--- BEGIN Material for the task ---
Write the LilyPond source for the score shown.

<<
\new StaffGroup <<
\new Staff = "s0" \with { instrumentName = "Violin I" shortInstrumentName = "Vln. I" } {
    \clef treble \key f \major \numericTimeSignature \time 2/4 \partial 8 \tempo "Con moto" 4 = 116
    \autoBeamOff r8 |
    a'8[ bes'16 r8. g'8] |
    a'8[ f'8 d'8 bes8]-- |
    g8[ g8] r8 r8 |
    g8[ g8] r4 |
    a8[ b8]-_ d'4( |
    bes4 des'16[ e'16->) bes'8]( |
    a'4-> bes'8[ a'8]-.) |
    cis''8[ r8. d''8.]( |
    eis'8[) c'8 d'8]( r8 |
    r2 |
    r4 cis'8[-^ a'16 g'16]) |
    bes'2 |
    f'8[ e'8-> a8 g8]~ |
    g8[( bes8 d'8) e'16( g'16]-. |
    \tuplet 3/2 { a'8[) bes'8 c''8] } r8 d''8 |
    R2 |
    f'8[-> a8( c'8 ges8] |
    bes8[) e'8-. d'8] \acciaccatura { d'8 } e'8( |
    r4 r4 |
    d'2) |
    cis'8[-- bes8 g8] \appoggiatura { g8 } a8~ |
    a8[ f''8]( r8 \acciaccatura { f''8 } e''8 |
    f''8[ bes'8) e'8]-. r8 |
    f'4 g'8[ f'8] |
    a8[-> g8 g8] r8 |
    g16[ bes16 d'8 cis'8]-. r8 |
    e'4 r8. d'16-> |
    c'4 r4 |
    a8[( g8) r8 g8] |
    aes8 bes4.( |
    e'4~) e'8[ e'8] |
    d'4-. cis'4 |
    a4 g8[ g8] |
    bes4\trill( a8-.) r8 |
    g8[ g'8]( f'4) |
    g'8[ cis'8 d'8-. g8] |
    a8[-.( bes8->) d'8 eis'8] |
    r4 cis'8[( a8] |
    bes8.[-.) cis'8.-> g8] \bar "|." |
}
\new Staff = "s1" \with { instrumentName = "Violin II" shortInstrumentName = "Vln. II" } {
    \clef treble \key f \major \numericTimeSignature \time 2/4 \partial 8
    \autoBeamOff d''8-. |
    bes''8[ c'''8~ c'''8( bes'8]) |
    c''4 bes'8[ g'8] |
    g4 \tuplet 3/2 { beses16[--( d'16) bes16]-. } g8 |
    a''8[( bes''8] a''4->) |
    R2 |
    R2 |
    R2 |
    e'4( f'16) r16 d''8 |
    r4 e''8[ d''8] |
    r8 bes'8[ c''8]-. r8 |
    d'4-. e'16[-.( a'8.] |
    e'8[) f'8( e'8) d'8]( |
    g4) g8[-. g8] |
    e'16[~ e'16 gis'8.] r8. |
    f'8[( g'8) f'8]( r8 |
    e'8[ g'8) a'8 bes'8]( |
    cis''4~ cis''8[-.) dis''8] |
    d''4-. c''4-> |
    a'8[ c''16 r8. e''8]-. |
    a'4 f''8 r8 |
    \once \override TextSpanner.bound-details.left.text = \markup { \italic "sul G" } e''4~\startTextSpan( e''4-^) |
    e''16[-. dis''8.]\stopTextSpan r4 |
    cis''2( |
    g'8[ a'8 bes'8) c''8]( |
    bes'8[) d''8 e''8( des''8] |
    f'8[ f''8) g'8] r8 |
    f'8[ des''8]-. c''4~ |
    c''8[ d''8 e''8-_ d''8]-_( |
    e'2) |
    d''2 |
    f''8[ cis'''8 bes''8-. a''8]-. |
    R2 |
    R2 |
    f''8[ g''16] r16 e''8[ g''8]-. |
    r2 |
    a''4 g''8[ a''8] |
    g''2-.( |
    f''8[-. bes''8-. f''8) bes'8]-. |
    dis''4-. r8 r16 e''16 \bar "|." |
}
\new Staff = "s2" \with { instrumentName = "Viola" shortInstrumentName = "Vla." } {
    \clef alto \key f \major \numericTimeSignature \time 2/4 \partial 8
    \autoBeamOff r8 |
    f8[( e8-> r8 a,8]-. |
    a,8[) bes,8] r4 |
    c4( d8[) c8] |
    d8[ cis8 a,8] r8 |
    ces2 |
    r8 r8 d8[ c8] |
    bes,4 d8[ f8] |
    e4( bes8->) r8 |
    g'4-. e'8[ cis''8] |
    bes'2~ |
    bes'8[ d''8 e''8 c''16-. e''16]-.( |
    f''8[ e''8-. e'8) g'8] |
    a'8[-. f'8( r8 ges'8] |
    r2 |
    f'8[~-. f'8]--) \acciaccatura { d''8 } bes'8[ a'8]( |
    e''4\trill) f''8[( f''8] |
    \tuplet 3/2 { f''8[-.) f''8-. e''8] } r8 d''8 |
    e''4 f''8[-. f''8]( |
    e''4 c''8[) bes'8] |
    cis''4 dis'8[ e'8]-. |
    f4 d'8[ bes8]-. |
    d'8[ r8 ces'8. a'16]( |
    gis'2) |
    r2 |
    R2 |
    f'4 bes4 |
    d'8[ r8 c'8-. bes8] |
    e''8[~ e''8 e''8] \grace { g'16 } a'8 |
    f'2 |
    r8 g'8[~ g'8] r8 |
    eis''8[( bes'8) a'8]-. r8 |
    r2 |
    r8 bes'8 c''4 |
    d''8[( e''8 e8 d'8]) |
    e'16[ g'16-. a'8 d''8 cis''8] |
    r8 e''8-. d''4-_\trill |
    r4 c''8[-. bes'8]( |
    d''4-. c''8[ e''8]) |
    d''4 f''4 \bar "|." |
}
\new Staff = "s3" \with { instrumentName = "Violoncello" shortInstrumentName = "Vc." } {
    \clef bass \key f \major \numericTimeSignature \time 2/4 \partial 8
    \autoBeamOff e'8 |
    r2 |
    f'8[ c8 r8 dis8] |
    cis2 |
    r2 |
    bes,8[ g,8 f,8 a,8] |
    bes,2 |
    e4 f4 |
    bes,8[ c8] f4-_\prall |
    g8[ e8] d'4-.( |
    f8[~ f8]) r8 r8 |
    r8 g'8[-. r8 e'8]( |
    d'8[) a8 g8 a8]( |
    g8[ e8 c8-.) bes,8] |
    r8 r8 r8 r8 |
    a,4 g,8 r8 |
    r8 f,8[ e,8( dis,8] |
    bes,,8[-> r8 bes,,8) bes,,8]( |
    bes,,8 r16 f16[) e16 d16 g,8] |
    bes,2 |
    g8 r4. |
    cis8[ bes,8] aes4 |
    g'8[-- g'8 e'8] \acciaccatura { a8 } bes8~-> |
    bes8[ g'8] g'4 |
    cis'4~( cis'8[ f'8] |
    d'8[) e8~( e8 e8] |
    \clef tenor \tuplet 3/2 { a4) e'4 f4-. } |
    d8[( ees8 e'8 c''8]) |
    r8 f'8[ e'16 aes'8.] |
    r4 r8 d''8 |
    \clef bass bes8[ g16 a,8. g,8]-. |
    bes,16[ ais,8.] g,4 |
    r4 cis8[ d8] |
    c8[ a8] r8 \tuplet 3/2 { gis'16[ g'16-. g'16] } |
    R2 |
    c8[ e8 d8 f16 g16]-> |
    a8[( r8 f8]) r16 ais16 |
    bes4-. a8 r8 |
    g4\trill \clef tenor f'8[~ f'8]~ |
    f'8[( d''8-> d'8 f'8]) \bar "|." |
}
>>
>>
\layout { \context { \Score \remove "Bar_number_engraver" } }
--- END Material for the task ---
_What the task asks_.
From the records above, pull out every line that contains the string "tuplet" and copy each one in full.

_Final answer_.
    \tuplet 3/2 { a'8[) bes'8 c''8] } r8 d''8 |
    g4 \tuplet 3/2 { beses16[--( d'16) bes16]-. } g8 |
    \tuplet 3/2 { f''8[-.) f''8-. e''8] } r8 d''8 |
    \clef tenor \tuplet 3/2 { a4) e'4 f4-. } |
    c8[ a8] r8 \tuplet 3/2 { gis'16[ g'16-. g'16] } |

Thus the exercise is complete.